» **WHAT YOU ARE ASKED TO DO**
Restate word for word the lines of the entries below, starting with the line that holds "camera: 20 degrees left, 5 degrees up" and ending with the line that holds "(449, 264) = (652, 345): white", and no others.

» **MATERIAL PROVIDED**
----------

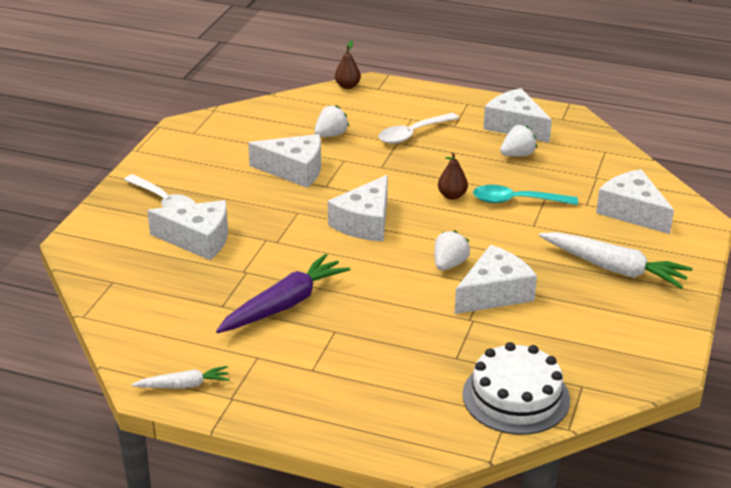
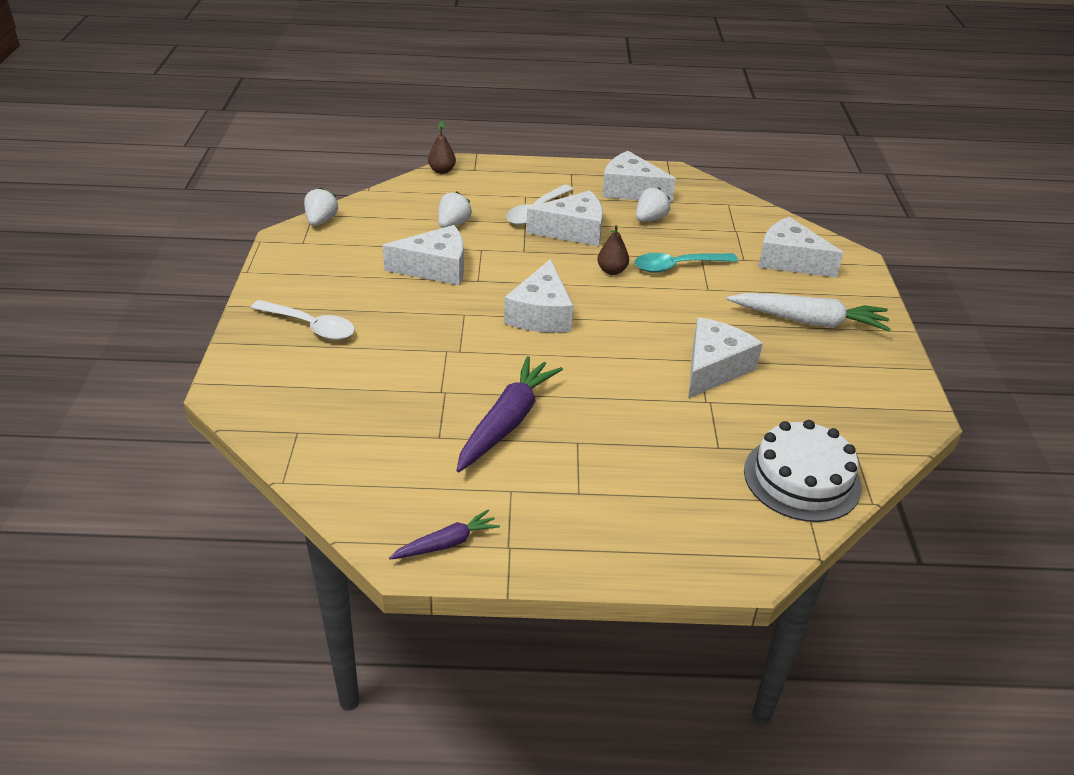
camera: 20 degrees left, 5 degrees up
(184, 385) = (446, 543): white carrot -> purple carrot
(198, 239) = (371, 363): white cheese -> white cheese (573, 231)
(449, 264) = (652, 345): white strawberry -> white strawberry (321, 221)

----------

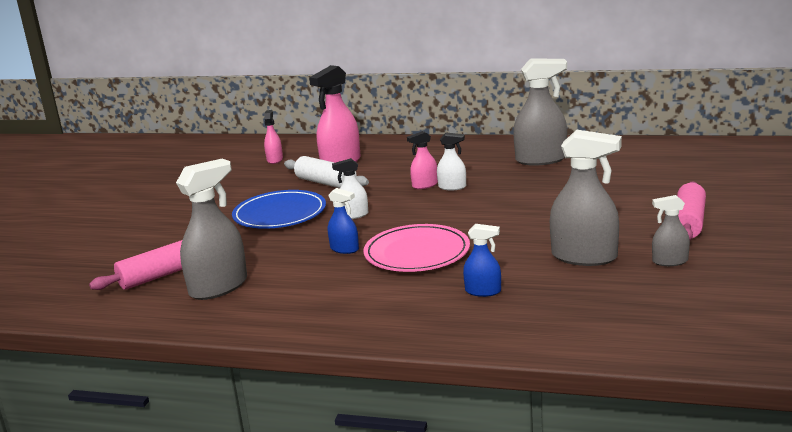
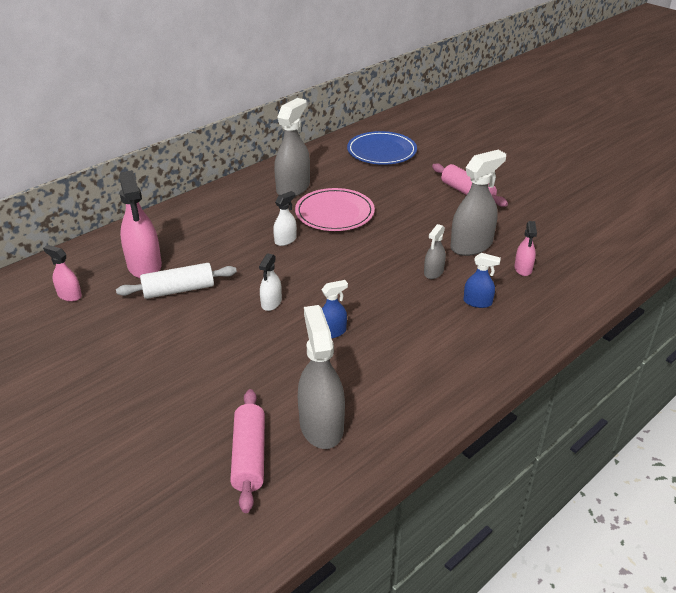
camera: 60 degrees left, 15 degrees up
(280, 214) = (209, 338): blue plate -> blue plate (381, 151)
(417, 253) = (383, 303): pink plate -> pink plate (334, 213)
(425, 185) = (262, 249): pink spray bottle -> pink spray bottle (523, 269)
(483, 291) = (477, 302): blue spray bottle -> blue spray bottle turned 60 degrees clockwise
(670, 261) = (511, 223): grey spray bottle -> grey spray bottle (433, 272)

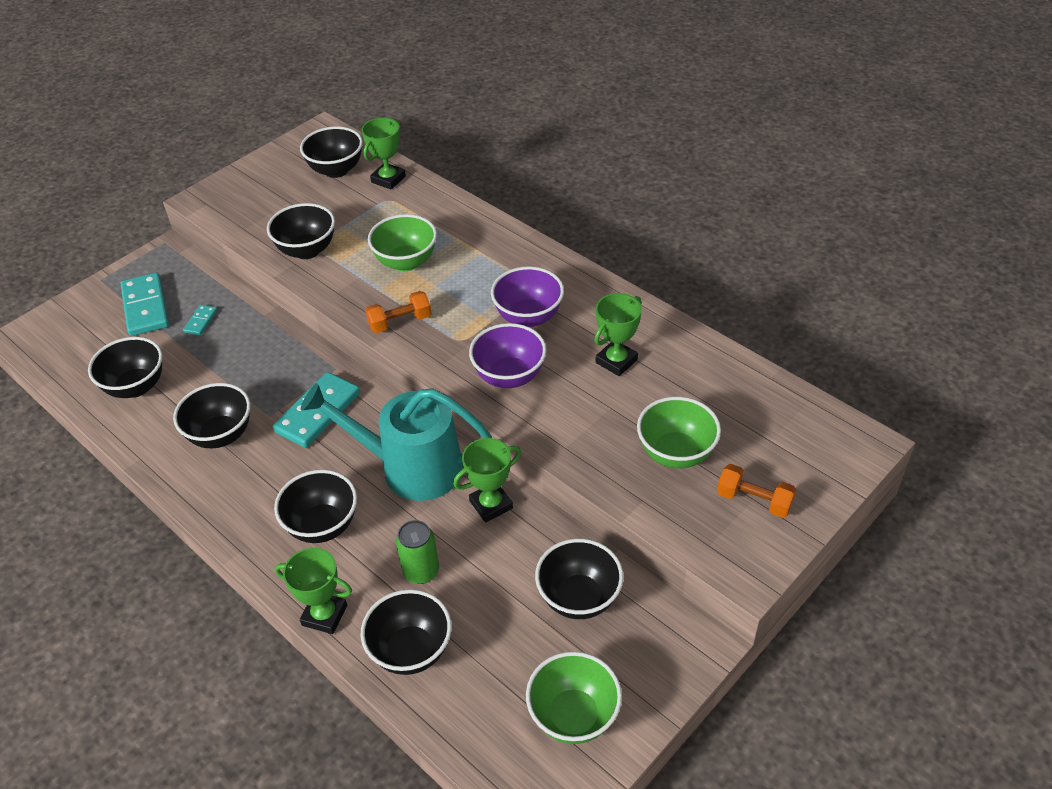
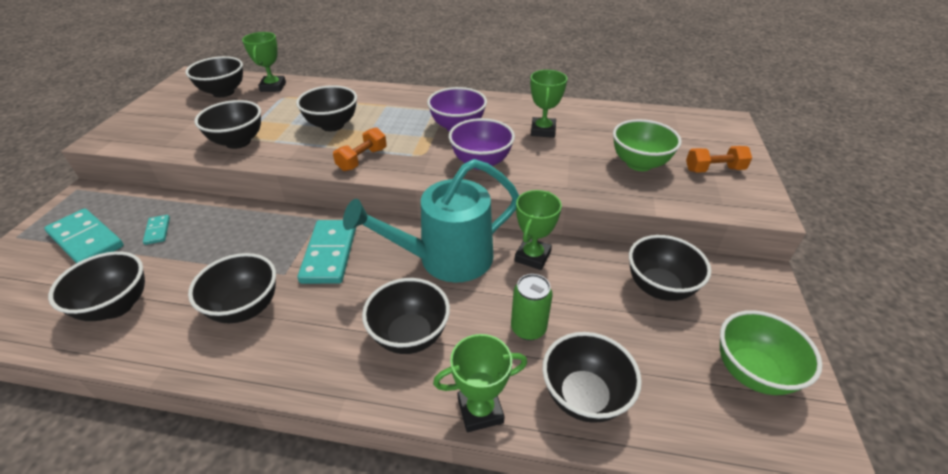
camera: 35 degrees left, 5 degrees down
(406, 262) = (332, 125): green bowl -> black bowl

----------

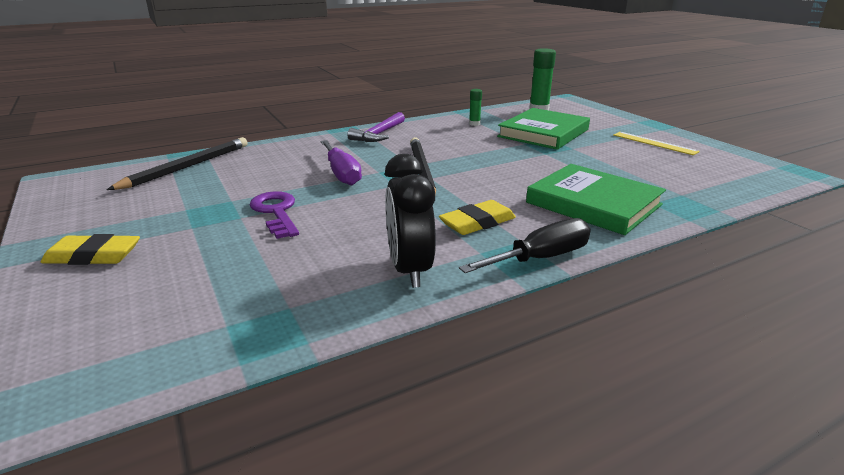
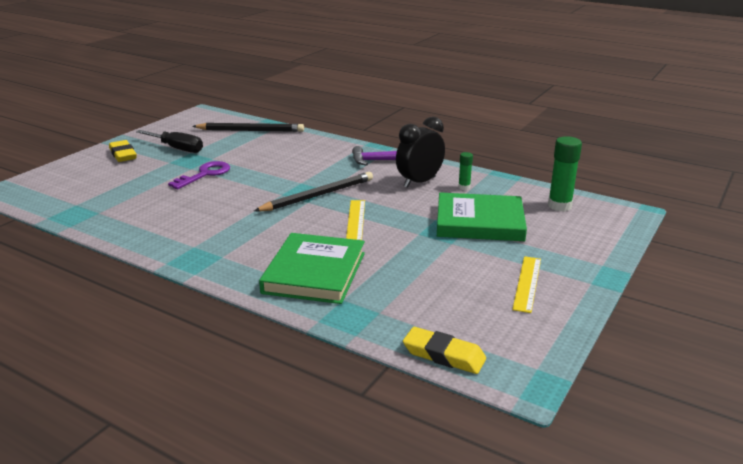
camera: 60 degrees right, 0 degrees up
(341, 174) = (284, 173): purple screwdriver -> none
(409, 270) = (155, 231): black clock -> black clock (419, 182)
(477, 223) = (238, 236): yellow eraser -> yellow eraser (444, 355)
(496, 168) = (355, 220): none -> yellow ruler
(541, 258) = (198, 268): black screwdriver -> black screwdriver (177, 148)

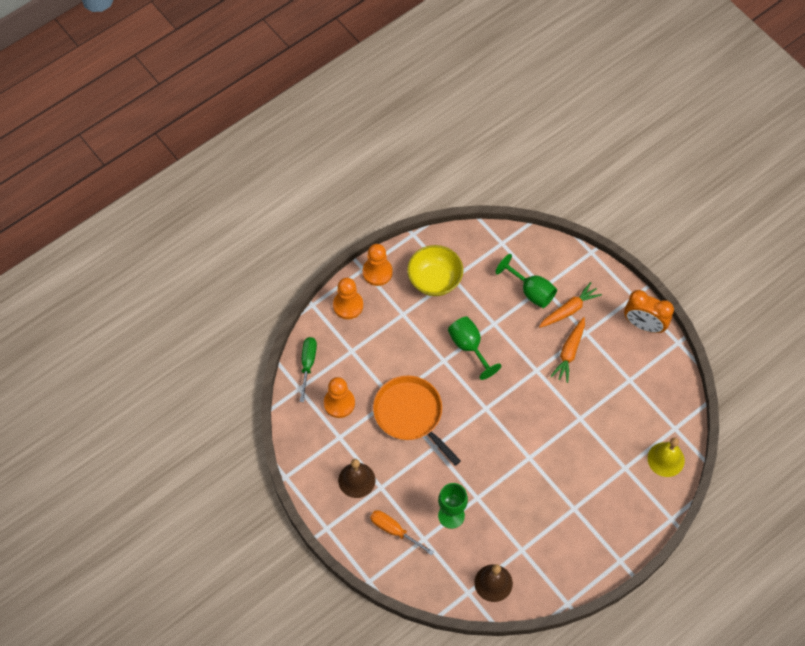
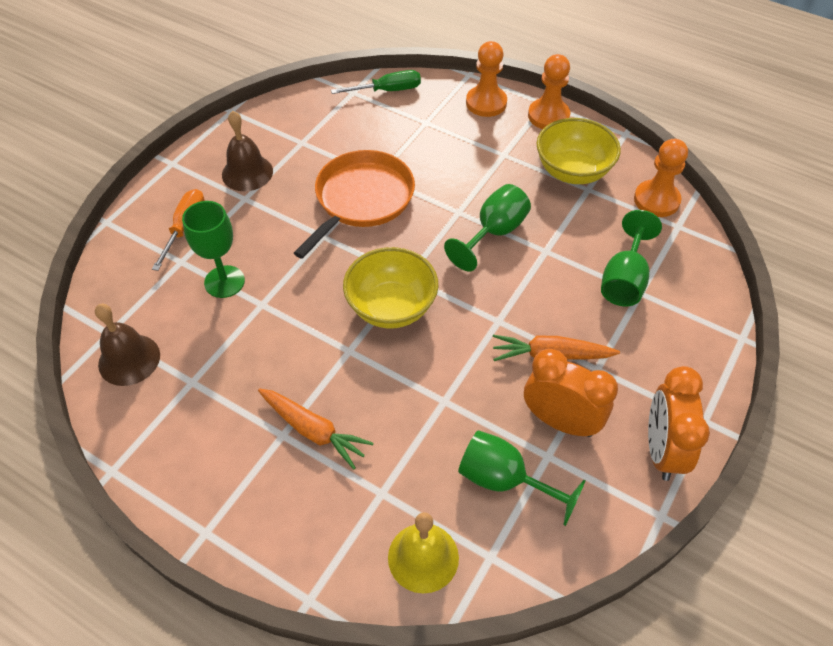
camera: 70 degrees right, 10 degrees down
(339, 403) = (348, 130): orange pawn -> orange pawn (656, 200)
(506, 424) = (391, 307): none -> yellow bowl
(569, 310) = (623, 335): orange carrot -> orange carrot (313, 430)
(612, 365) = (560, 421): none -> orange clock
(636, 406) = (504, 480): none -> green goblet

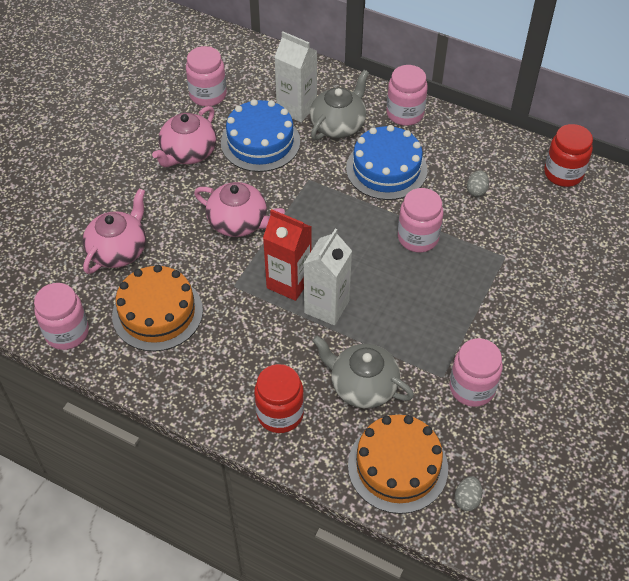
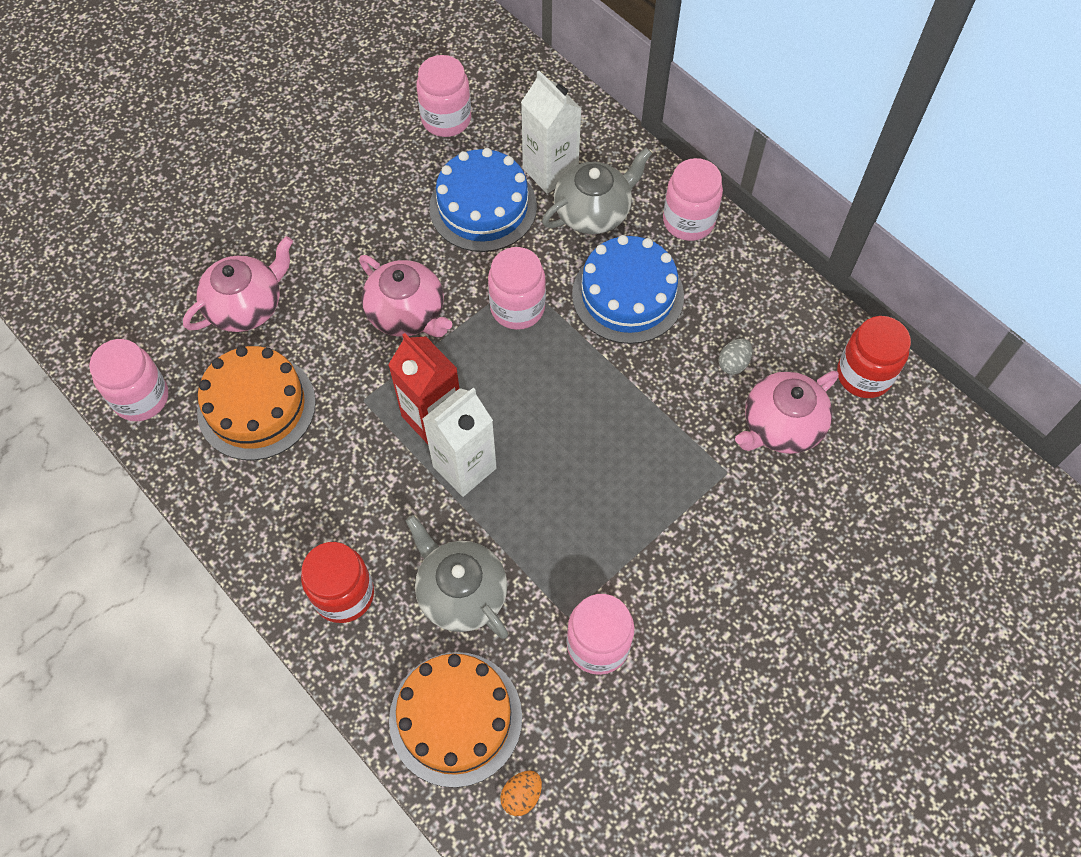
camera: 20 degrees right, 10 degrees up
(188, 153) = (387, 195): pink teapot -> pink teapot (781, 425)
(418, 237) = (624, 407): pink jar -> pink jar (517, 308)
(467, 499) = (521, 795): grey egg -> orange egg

----------

» **RESPONSE TO THE EXERCISE**
camera: 20 degrees left, 5 degrees up
(184, 385) = (446, 543): white carrot -> purple carrot
(198, 239) = (371, 363): white cheese -> white cheese (573, 231)
(449, 264) = (652, 345): white strawberry -> white strawberry (321, 221)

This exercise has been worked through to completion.